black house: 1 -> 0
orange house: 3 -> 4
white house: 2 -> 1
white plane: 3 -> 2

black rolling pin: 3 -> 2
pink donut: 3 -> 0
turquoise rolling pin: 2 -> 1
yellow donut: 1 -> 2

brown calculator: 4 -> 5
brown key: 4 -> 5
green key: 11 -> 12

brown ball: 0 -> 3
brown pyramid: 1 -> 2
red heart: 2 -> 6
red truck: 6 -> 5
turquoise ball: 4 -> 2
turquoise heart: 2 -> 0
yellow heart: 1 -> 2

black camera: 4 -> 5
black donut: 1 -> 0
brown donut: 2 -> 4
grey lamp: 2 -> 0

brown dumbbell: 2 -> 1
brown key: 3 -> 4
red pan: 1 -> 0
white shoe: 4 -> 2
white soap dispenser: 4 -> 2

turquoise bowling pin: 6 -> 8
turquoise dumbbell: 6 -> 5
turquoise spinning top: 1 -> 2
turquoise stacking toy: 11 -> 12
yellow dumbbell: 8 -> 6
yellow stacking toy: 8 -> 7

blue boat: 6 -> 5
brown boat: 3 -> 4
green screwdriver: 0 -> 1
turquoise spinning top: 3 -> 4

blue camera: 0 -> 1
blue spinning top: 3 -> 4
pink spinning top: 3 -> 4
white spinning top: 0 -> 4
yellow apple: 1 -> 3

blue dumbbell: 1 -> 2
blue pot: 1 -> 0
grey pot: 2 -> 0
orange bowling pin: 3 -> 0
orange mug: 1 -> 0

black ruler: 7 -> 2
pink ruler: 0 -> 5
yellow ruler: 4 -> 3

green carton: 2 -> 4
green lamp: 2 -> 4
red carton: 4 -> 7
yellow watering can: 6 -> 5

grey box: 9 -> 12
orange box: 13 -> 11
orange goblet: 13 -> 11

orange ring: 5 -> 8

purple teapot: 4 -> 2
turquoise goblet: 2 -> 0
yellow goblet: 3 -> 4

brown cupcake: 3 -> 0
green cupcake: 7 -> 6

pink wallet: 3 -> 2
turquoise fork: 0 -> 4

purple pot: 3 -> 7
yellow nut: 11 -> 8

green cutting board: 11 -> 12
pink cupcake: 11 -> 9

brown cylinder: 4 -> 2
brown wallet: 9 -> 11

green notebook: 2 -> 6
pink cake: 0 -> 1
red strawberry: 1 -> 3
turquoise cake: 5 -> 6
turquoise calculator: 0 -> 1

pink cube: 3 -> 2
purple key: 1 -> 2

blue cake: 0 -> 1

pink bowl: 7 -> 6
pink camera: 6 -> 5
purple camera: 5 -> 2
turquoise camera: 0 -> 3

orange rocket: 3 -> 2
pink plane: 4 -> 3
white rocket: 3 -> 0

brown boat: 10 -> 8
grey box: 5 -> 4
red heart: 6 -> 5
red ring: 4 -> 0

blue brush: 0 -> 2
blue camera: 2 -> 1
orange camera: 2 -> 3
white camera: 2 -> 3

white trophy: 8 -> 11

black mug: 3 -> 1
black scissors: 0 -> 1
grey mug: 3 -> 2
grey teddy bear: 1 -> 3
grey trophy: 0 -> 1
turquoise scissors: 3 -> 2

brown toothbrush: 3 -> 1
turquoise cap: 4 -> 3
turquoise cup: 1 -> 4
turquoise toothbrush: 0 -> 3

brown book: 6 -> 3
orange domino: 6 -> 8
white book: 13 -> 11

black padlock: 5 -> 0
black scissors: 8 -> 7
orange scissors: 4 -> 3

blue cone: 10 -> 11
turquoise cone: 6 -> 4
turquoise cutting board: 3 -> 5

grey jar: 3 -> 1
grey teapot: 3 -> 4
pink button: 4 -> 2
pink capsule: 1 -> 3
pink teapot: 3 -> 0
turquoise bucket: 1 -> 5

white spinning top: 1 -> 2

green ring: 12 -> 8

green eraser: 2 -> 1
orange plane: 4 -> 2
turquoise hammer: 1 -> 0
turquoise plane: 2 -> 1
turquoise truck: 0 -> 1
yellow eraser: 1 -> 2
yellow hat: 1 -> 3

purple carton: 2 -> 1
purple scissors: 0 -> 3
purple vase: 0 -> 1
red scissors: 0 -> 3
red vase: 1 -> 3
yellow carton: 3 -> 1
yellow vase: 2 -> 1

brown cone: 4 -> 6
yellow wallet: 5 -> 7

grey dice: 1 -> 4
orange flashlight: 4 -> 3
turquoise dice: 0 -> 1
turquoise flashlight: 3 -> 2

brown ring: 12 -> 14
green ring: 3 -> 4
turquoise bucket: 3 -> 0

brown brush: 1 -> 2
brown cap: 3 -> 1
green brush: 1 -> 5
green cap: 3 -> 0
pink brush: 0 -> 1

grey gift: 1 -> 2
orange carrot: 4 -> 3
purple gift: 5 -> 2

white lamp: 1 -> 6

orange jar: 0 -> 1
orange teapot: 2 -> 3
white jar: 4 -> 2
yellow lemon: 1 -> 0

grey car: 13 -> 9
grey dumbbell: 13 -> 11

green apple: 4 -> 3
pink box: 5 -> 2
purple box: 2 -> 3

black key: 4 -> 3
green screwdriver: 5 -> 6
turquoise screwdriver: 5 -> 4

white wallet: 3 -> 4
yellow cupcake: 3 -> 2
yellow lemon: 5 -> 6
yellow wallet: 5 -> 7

* * * * * * * * *

ACTION ITEM:
Take the line containing "grey dumbbell: 13 -> 11" and each line after it up to the last line of the listing, and print them exactly.

OUTPUT OF THE EXERCISE:
grey dumbbell: 13 -> 11

green apple: 4 -> 3
pink box: 5 -> 2
purple box: 2 -> 3

black key: 4 -> 3
green screwdriver: 5 -> 6
turquoise screwdriver: 5 -> 4

white wallet: 3 -> 4
yellow cupcake: 3 -> 2
yellow lemon: 5 -> 6
yellow wallet: 5 -> 7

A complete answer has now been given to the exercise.